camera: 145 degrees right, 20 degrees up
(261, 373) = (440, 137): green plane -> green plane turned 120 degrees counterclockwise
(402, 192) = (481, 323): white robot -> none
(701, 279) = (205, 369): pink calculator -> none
...
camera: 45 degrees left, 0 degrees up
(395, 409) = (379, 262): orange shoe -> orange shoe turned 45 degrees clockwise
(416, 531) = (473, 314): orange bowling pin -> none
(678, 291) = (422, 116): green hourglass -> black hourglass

WORK INSTRUCTIONS - Scan the listing above and copy all lines containing the word "degrees".

SOLUTION TO THE EXERCISE -
camera: 145 degrees right, 20 degrees up
(261, 373) = (440, 137): green plane -> green plane turned 120 degrees counterclockwise
camera: 45 degrees left, 0 degrees up
(395, 409) = (379, 262): orange shoe -> orange shoe turned 45 degrees clockwise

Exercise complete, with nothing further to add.